▸ **What to do**:
For the word "plus", count the lines below that contain it. Give the number alone.

▸ **Records for this exercise**:
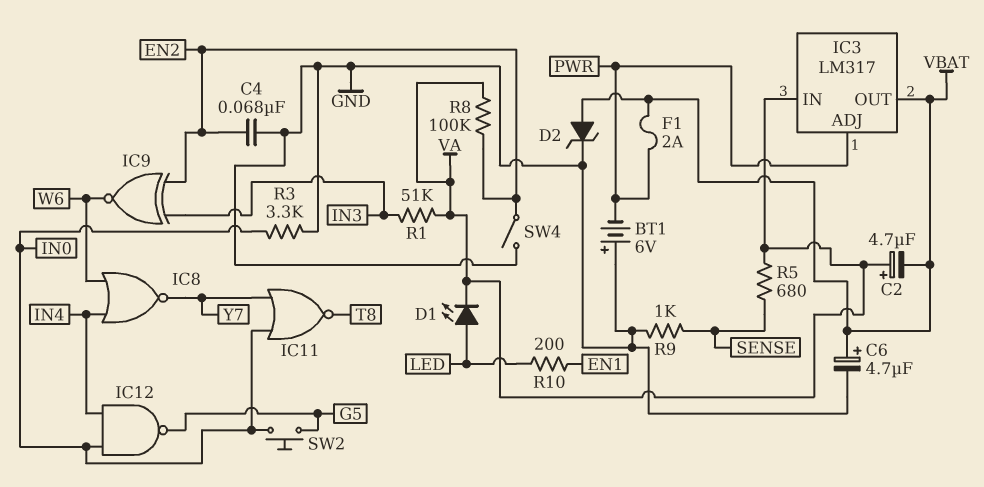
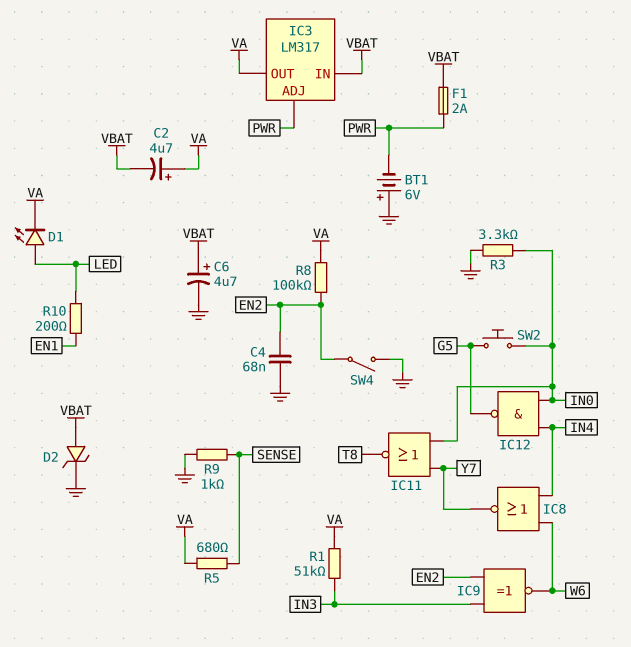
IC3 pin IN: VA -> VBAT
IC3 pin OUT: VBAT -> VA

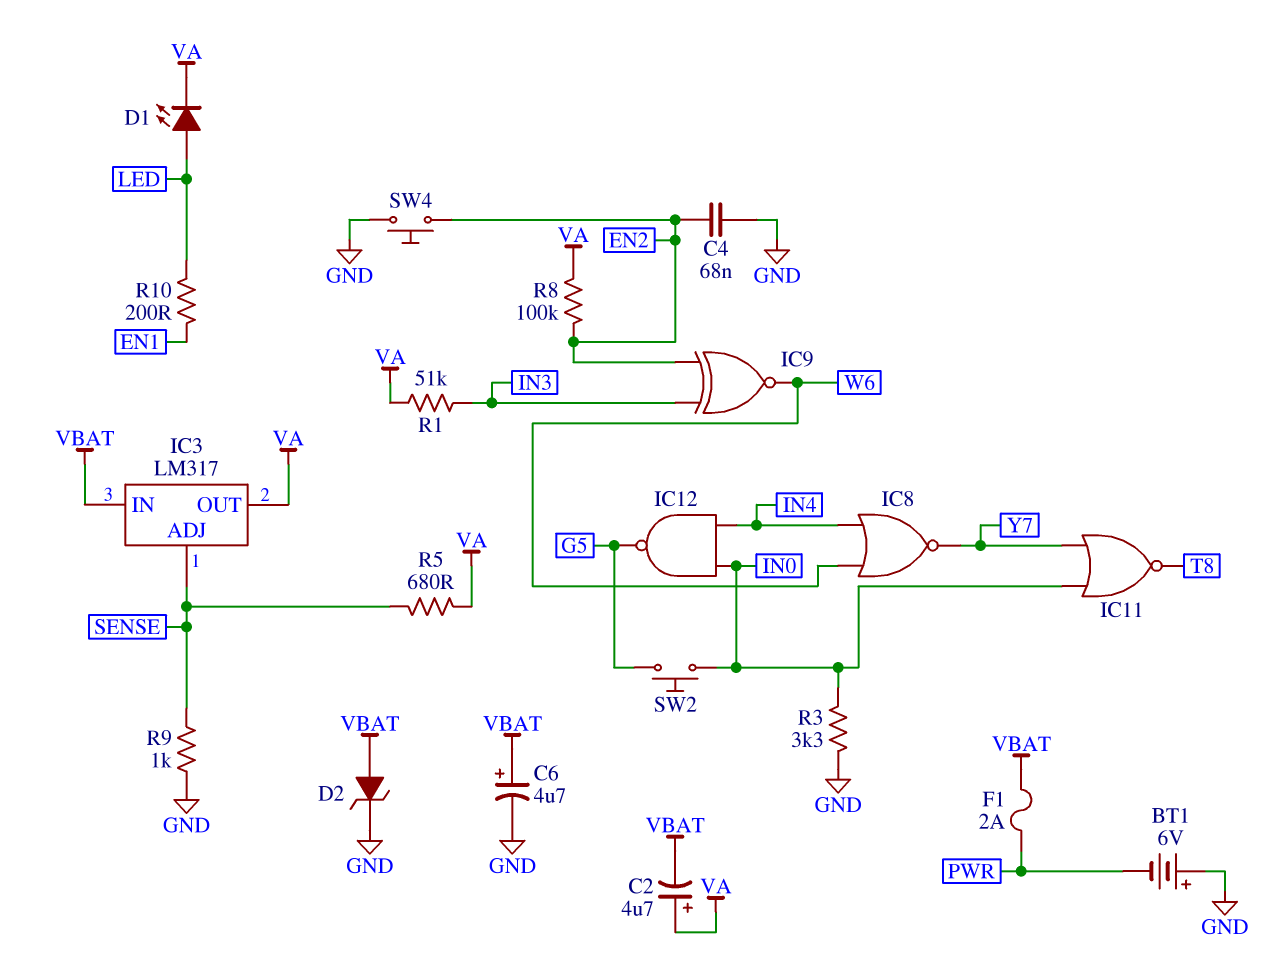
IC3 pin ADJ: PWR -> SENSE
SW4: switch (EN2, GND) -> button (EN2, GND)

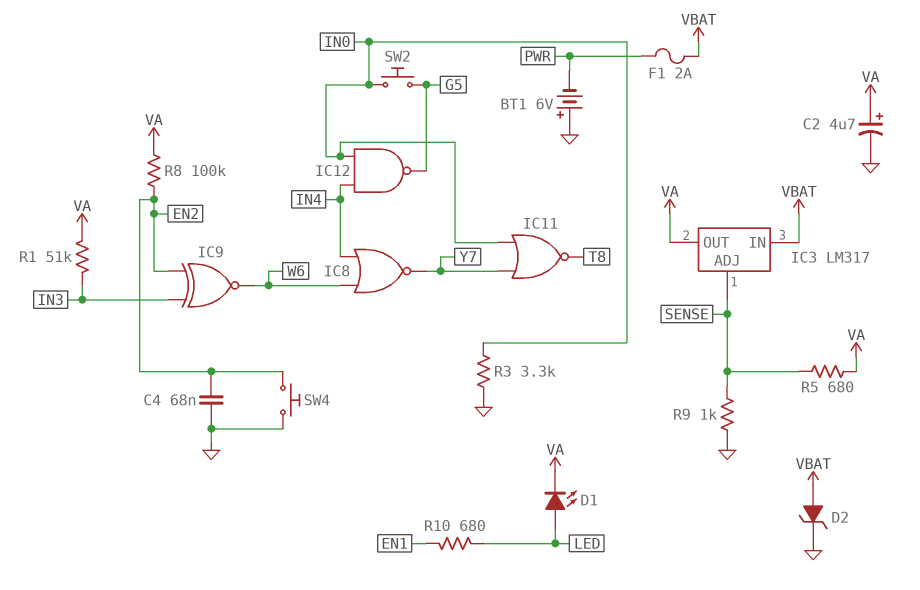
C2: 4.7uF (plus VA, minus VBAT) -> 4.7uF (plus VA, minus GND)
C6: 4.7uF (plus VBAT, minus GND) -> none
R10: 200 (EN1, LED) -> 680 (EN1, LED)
==
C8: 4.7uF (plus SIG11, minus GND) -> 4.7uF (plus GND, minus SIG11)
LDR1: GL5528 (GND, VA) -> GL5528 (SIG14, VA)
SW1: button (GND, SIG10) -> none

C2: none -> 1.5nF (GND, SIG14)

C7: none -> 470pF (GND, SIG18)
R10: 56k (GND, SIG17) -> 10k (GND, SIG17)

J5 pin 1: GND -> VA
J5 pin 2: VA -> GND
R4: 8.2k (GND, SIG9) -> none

▸ **Task response**:
3